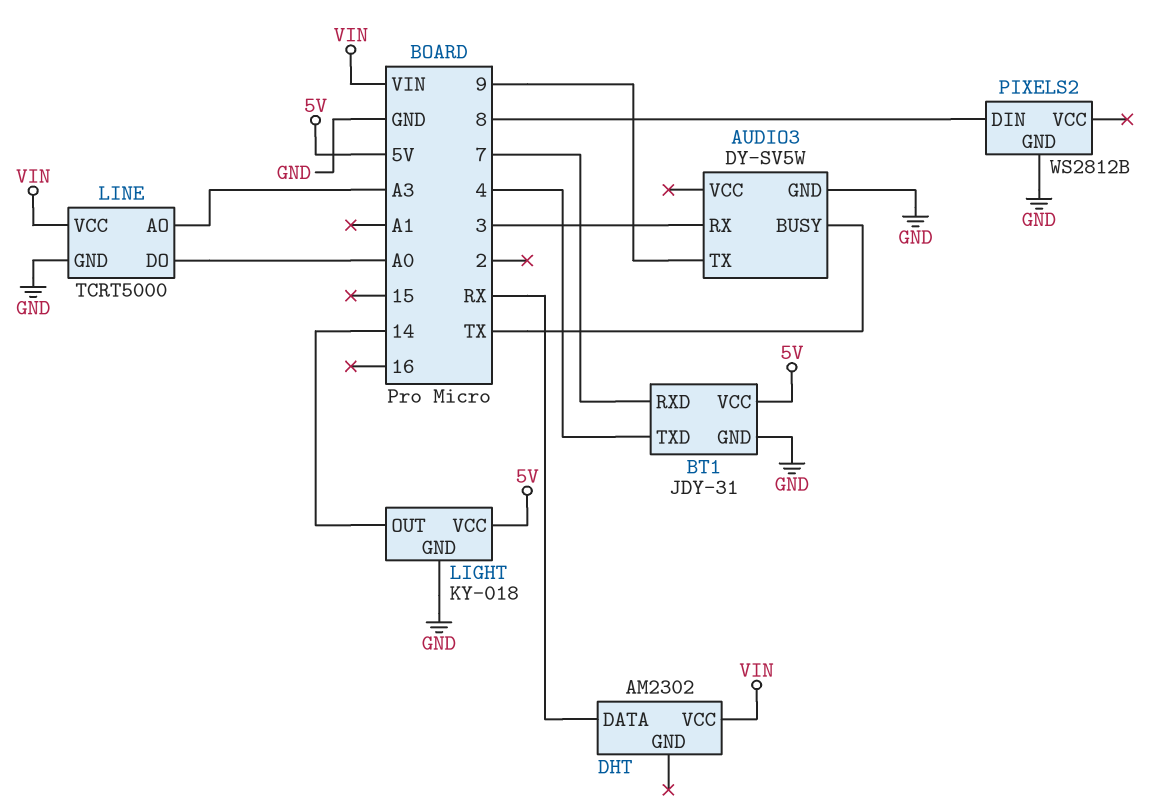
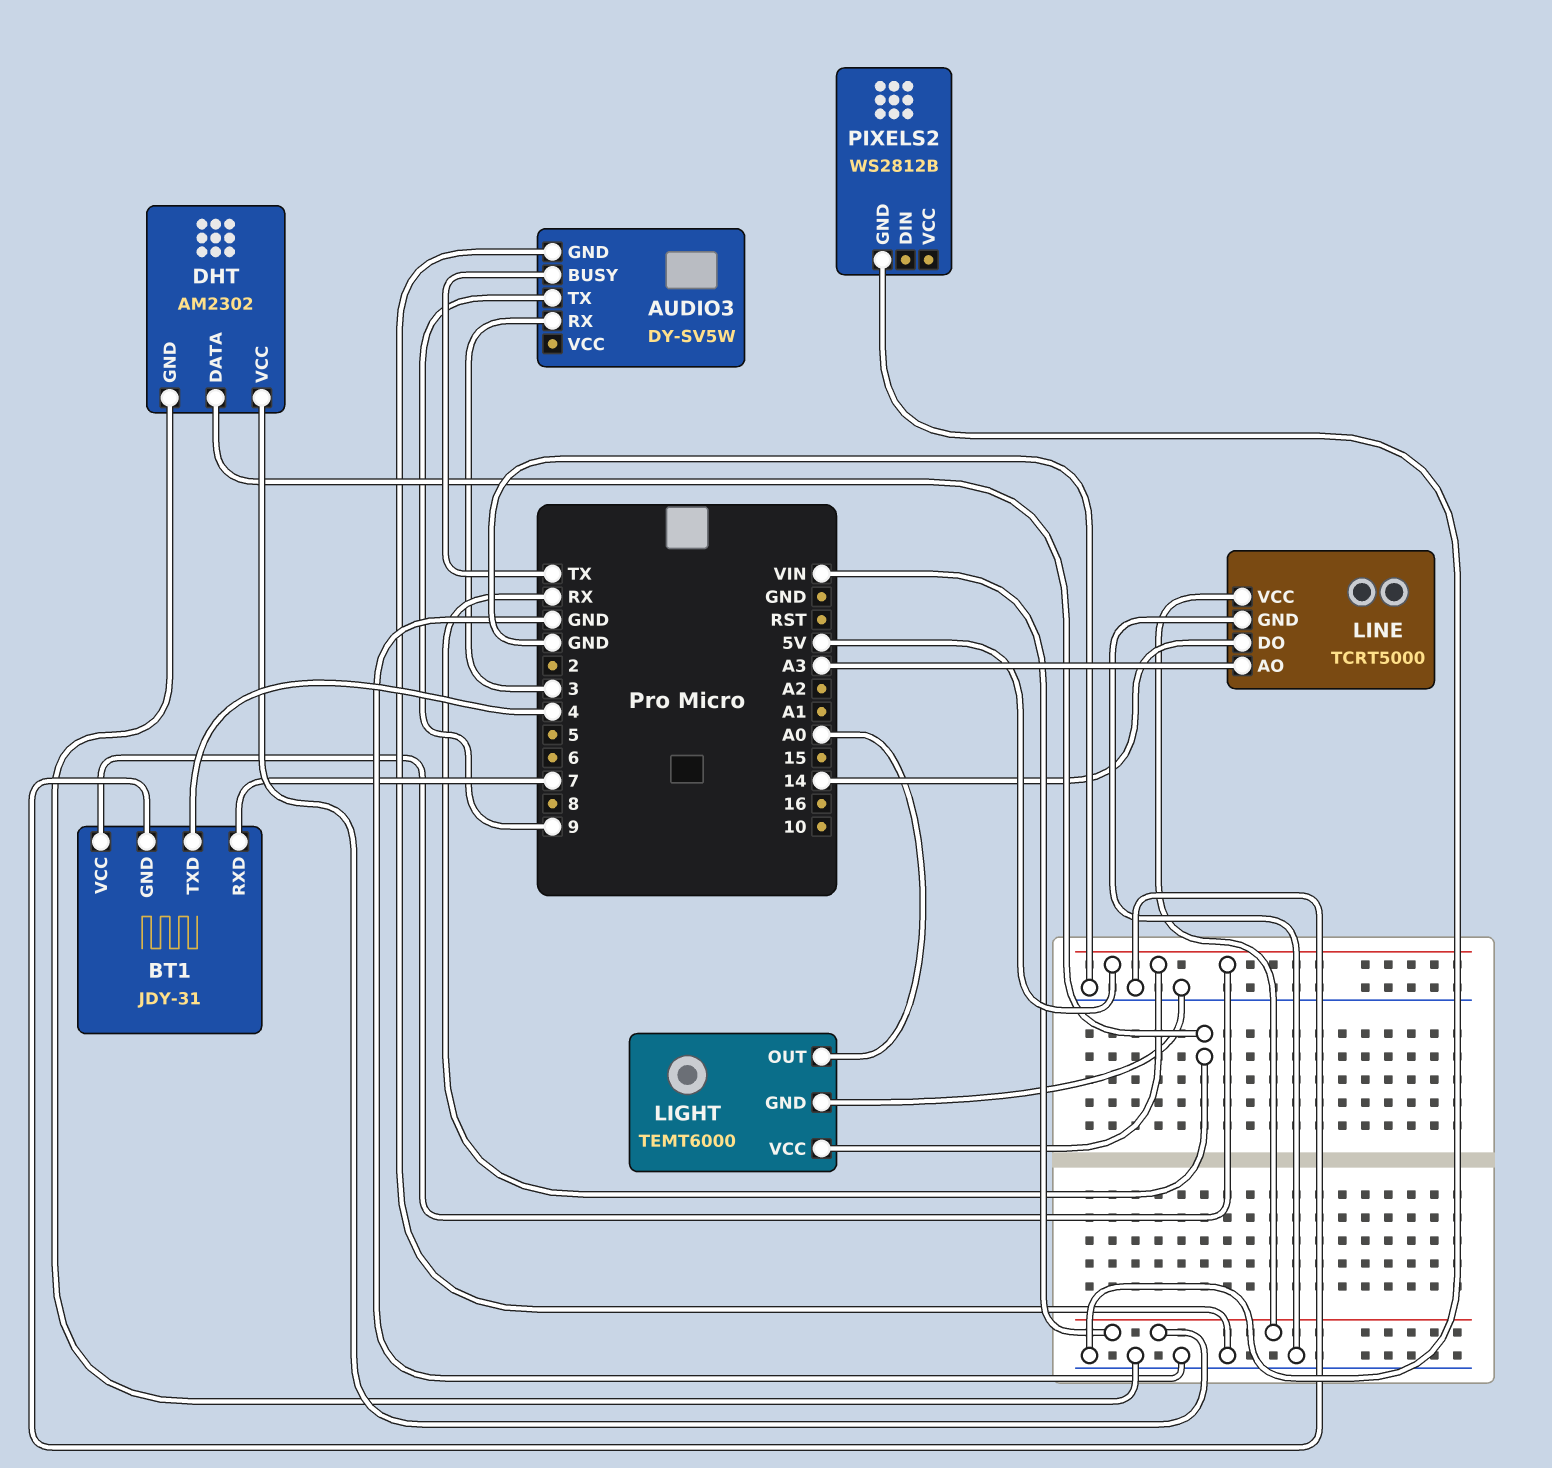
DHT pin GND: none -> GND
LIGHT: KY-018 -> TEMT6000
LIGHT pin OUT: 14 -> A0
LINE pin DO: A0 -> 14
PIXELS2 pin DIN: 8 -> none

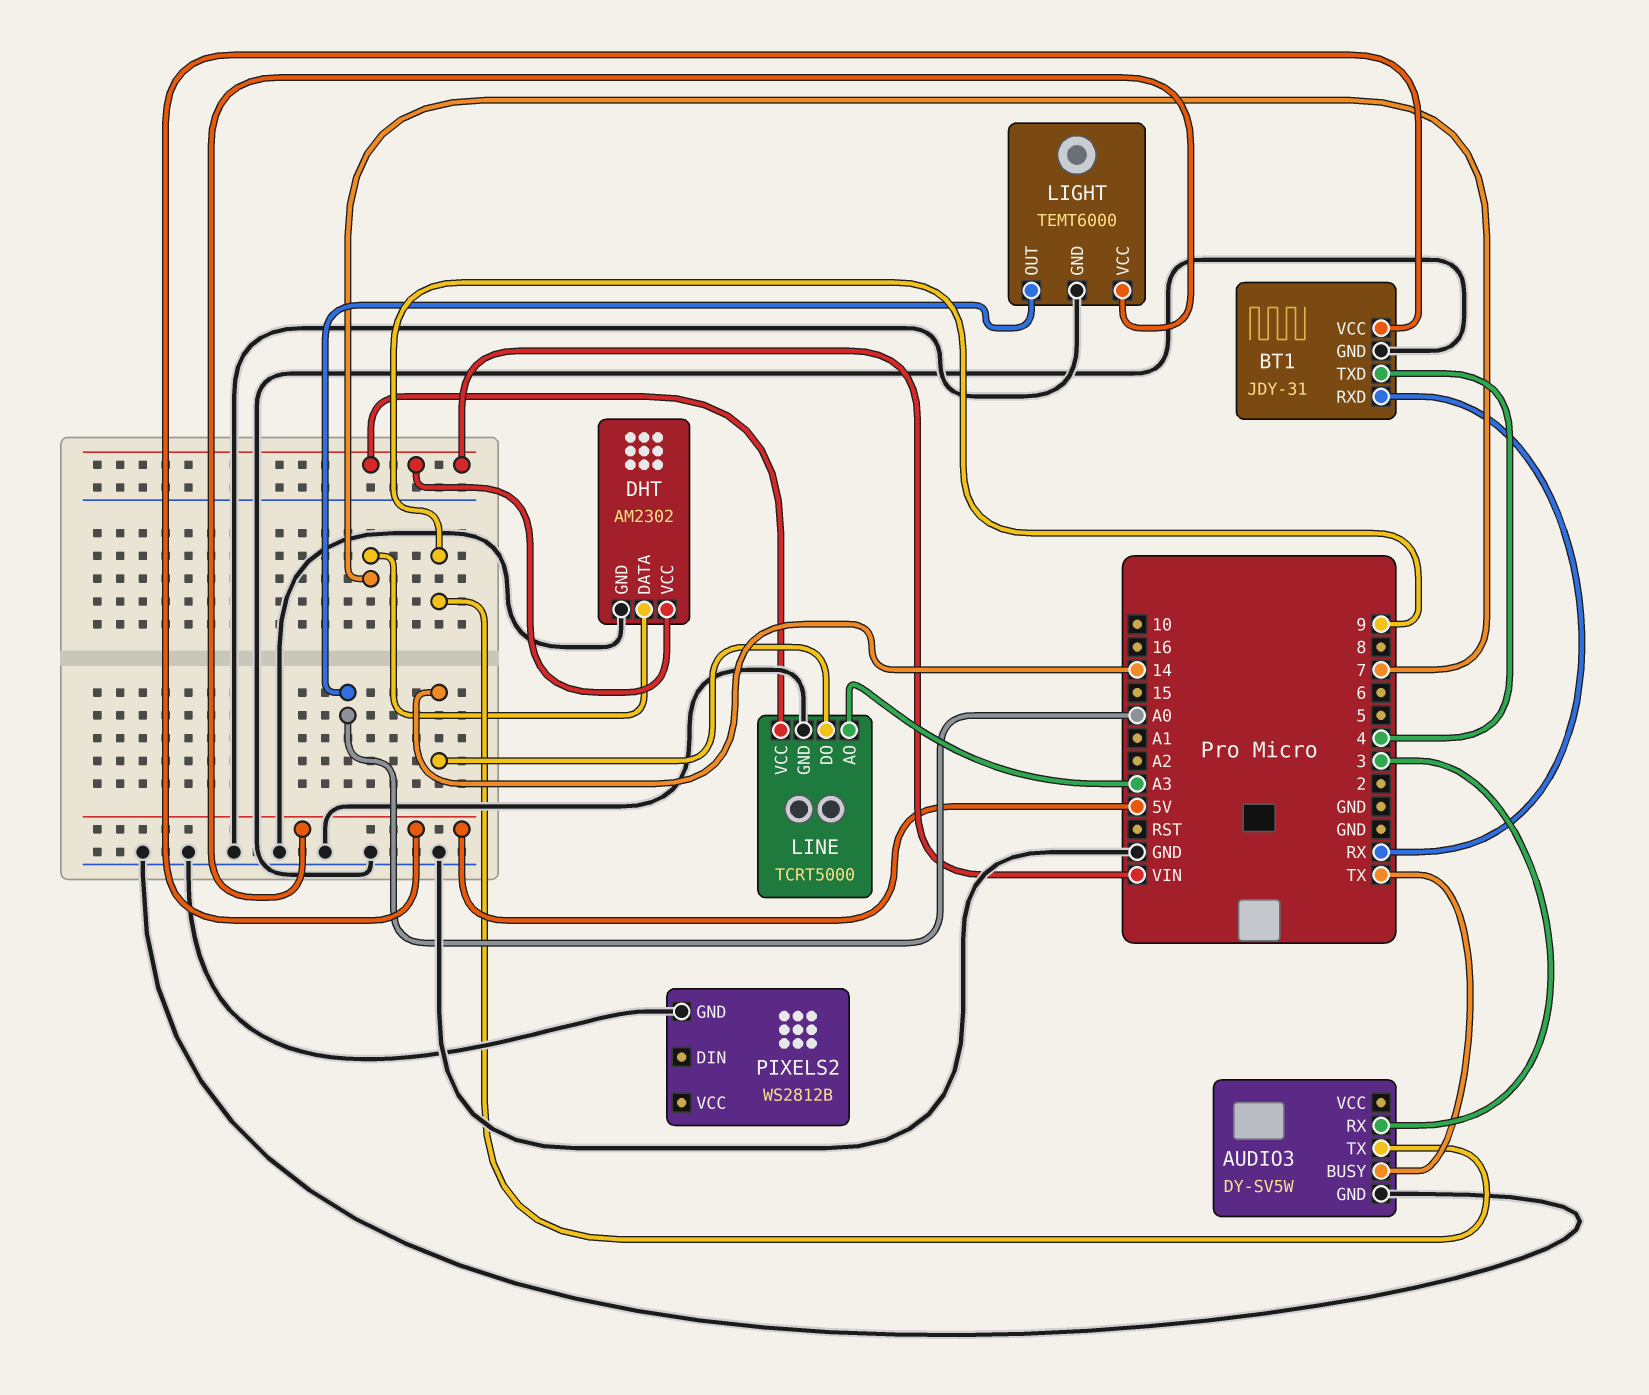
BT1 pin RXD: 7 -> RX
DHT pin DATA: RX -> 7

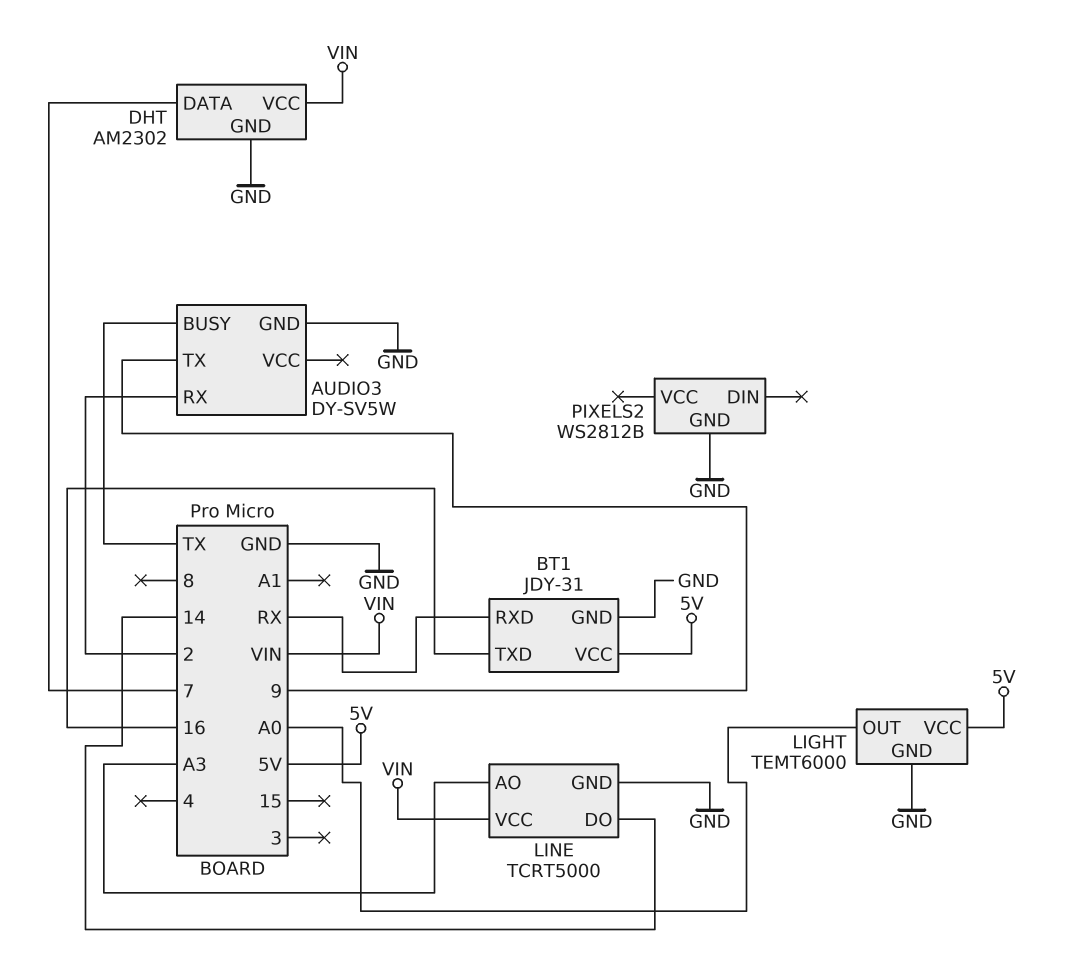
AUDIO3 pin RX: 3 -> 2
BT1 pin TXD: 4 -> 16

> **Work item**
Apart from the pictures, which are to be omitted, every record must be transcribed exactly.

> **Result**
DHT pin GND: none -> GND
LIGHT: KY-018 -> TEMT6000
LIGHT pin OUT: 14 -> A0
LINE pin DO: A0 -> 14
PIXELS2 pin DIN: 8 -> none

BT1 pin RXD: 7 -> RX
DHT pin DATA: RX -> 7

AUDIO3 pin RX: 3 -> 2
BT1 pin TXD: 4 -> 16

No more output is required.